=== WORK ORDER ===
Going through the entries, how many lines include the string "brown"? Answer only with the number.
++++ MATERIAL FOR THIS TASK ++++
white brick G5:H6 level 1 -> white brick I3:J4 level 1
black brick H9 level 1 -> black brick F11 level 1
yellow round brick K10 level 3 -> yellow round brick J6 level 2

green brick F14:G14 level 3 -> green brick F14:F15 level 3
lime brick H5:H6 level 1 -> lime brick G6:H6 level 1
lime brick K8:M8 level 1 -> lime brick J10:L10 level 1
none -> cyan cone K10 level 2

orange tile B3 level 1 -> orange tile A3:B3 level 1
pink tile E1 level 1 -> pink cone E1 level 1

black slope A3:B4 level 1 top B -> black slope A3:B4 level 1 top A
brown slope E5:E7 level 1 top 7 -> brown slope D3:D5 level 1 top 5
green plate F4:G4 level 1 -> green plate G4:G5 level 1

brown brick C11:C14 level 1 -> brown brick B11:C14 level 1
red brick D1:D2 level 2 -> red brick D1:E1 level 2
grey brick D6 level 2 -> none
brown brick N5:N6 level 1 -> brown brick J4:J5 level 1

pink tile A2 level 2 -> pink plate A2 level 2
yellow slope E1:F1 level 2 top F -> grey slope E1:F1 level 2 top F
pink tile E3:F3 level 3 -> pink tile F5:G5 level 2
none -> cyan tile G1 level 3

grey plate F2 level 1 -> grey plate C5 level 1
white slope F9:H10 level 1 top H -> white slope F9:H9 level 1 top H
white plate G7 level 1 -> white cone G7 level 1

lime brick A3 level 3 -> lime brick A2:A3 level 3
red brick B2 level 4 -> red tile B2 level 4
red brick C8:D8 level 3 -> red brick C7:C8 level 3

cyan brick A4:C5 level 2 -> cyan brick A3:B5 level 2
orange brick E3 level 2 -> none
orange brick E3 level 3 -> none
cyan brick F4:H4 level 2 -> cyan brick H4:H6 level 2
++++
=== ANSWER SPACE ===
3